▶ _Requirement_:
Count the lines in the rows below that contain the string "instrumentName", with case counting. Give only the number.

* START *

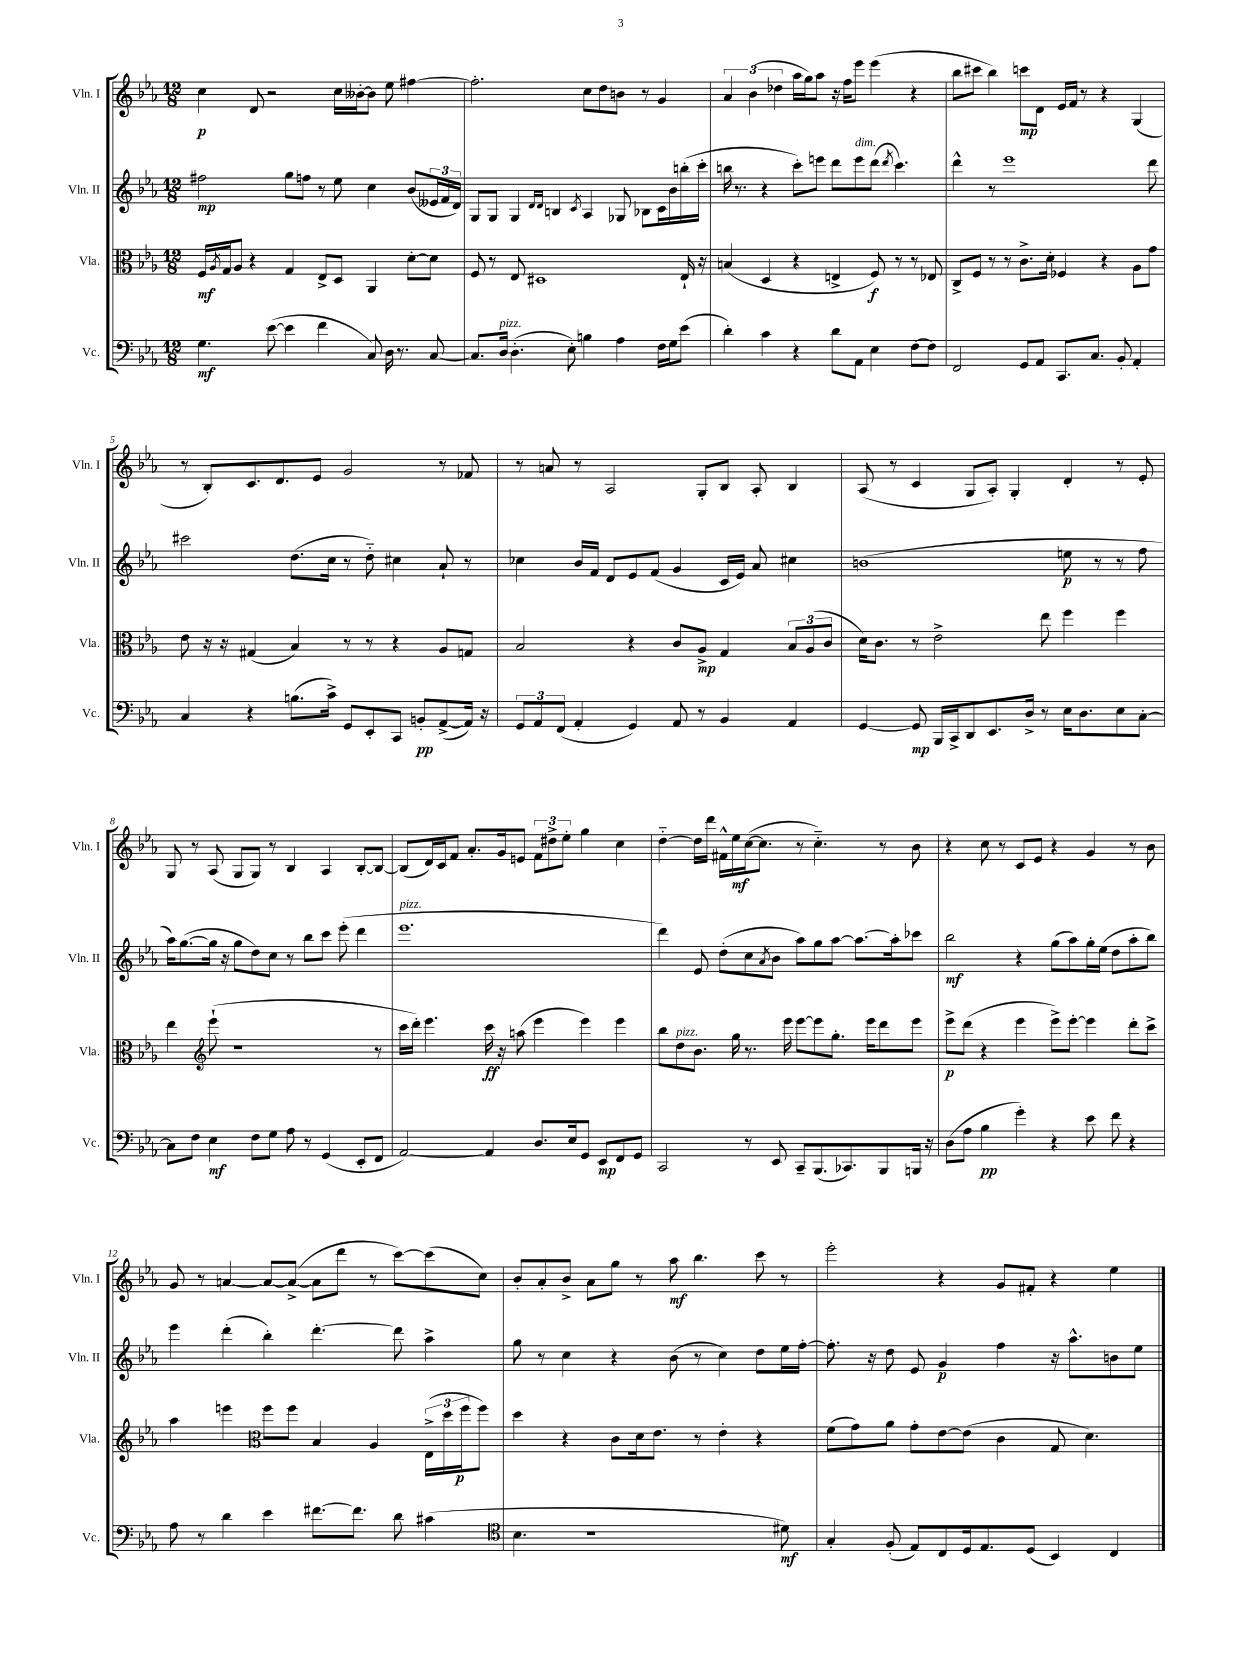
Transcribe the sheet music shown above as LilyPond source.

<<
\new StaffGroup <<
\new Staff = "s0" \with { instrumentName = "Vln. I" shortInstrumentName = "Vln. I" } {
    \clef treble \key ees \major \numericTimeSignature \time 12/8
    c''4\p d'8 r2 c''16 beses'16~-. beses'8 ees''8 fis''4~ |
    fis''2.-. c''8 d''8 b'8 r8 g'4 |
    \tuplet 3/2 { aes'4 bes'4( des''4 } aes''16 g''16) aes''8 r16 f''16 ees'''8 ees'''4( r4 |
    bes''8 cis'''8 bes''4) c'''8\mp d'8 ees'16 f'16 r8 r4 g4( |
    r8 bes8-.) c'8. d'8. ees'8 g'2 r8 fes'8 |
    r8 a'8 r8 aes2 g8-. bes8 aes8-. bes4 |
    aes8( r8 c'4 g8 aes8-.) g4-. d'4-. r8 ees'8-. |
    g8 r8 aes8( g8 g8) r8 bes4 aes4 bes8~-. bes8~ |
    bes8( d'16) c'16 f'8 aes'8.-. g'16 e'8 \tuplet 3/2 { f'8 dis''8-> ees''8-. } g''4 c''4 |
    d''4~-_ d''16 d'''16 fis'16-^ ees''16\mf c''16~( c''8. r8 c''4.-_) r8 bes'8 |
    r4 c''8 r8 c'8 ees'8 r4 g'4 r8 bes'8 |
    g'8 r8 a'4~ a'8~ a'8~->( a'8 d'''8 r8 c'''8~) c'''8( c''8) |
    bes'8-. aes'8-. bes'8-> aes'8 g''8 r8 aes''8\mf bes''4. c'''8 r8 |
    ees'''2-. r4 g'8 fis'8-. r4 ees''4 \bar "|." |
}
\new Staff = "s1" \with { instrumentName = "Vln. II" shortInstrumentName = "Vln. II" } {
    \clef treble \key ees \major \numericTimeSignature \time 12/8
    fis''2\mp g''8 f''8 r8 ees''8 c''4 bes'8( \tuplet 3/2 { eeses'16 f'16 d'16) } |
    g8 g8 g4 \grace { d'16 d'16 } b4 \acciaccatura { c'8 } aes4 ges8 bes8 c'16 bes'16 b''16-.( c'''16-. |
    b''16 r8. r4 c'''8-.) e'''8 d'''8 e'''8^\markup { \italic "dim." } d'''8( \acciaccatura { d'''8 } c'''4.) |
    d'''4-^ r8 ees'''1 d'''8 |
    cis'''2 d''8.( c''16 r8 d''8-_) cis''4 aes'8-! r8 |
    ces''4 bes'16 f'16 d'8 ees'8 f'8( g'4 c'16 ees'16) aes'8 cis''4 |
    b'1( e''8\p r8 r8 f''8 |
    aes''16) g''8.~( g''16 r16 g''8 d''8) c''8 r8 bes''8 c'''8 ees'''8-.( d'''4 |
    ees'''1.^\markup { \italic "pizz." } |
    d'''4) ees'8 d''8-.( c''8 \acciaccatura { aes'8 } bes'8 aes''8) g''8 aes''8~ aes''8.~ aes''16-. ces'''8 |
    bes''2\mf r4 g''8( aes''8) g''16-. ees''16( d''8 aes''8-. bes''8) |
    ees'''4 d'''4-.( bes''4-.) d'''4.~-. d'''8 aes''4-> |
    g''8 r8 c''4 r4 bes'8( r8 c''4) d''8 ees''16 f''16~-. |
    f''8.-. r16 d''8 ees'8 g'4\p f''4 r16 aes''8.-^ b'8 ees''8 \bar "|." |
}
\new Staff = "s2" \with { instrumentName = "Vla." shortInstrumentName = "Vla." } {
    \clef alto \key ees \major \numericTimeSignature \time 12/8
    f16\mf \acciaccatura { aes8 } g16 aes8 r4 g4 ees8-> d8 aes,4 d'8~-. d'8 |
    f8 r8 ees8 dis1 ees16-! r16 |
    b4( d4 r4 e4-> f8\f) r8 r8 ees8 |
    c8-> f8 r8 r8 c'8.-> d'16-. fes4 r4 aes8 g'8 |
    ees'8 r16 r16 gis4( bes4) r8 r8 r4 aes8 g8 |
    bes2 r4 c'8 aes8->\mp g4 \tuplet 3/2 { bes8 aes8( c'8 } |
    d'16) c'8. r8 ees'2-> ees''8 f''4 f''4 |
    ees''4 \clef treble ees'''8-!( r1 r8 |
    c'''16 d'''16-.) ees'''4. c'''16\ff r16 a''8( ees'''4 ees'''4) ees'''4 |
    bes''8 d''8^\markup { \italic "pizz." } bes'8. g''16 r8. ees'''16 ees'''8~ ees'''8 g''8.-. ees'''16 d'''8 ees'''8 |
    ees'''8->\p d'''8( r4 ees'''4 ees'''8->) ees'''8~-. ees'''4 d'''8-. c'''8-> |
    aes''4 e'''4 \clef alto f''8 f''8 bes4 aes4 \tuplet 3/2 { ees16->( d''16 f''16\p } f''8) |
    d''4 r4 c'8 d'16 ees'8. r8 ees'4-. r4 |
    f'8( g'8) aes'8 g'8-. ees'8~ ees'8( c'4 g8 d'4.) \bar "|." |
}
\new Staff = "s3" \with { instrumentName = "Vc." shortInstrumentName = "Vc." } {
    \clef bass \key ees \major \numericTimeSignature \time 12/8
    g4.\mf ees'8~( ees'4 f'4 c8) d16 r8. c8~ |
    c8. d16^\markup { \italic "pizz." } d4.-.( ees8-.) b4 aes4 f16 g16 ees'8( |
    d'4-.) c'4 r4 d'8 aes,8 ees4 f8~ f8 |
    f,2 g,8 aes,8 c,8. c8. bes,8-. aes,4-. |
    c4 r4 b8.( c'16->) g,8 ees,8-. c,8 b,8-.\pp aes,8~->( aes,16) r16 |
    \tuplet 3/2 { g,8 aes,8 f,8( } aes,4-. g,4) aes,8 r8 bes,4 aes,4 |
    g,4~ g,8\mp bes,,16 c,16-> d,8 ees,8. d16-> r8 ees16 d8. ees8 c8~-. |
    c8 f8 ees4\mf f8 g8 aes8 r8 g,4( ees,8-. f,8 |
    aes,2~) aes,4 d8. ees16 g,8 ees,8\mp f,8 g,8 |
    c,2 r8 ees,8 c,8-- bes,,8.( ces,8.) bes,,8 b,,16 r16 |
    d8( aes8 bes4\pp g'4-.) r4 ees'8 f'8 r4 |
    aes8 r8 d'4 ees'4 fis'8.~ fis'8. d'8 cis'4( |
    \clef tenor bes4. r1 dis'8\mf) |
    g4-. f8-.( ees8) c8 d16 ees8. d8( bes,4) c4 \bar "|." |
}
>>
>>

* END *

▶ _Answer in full_:
4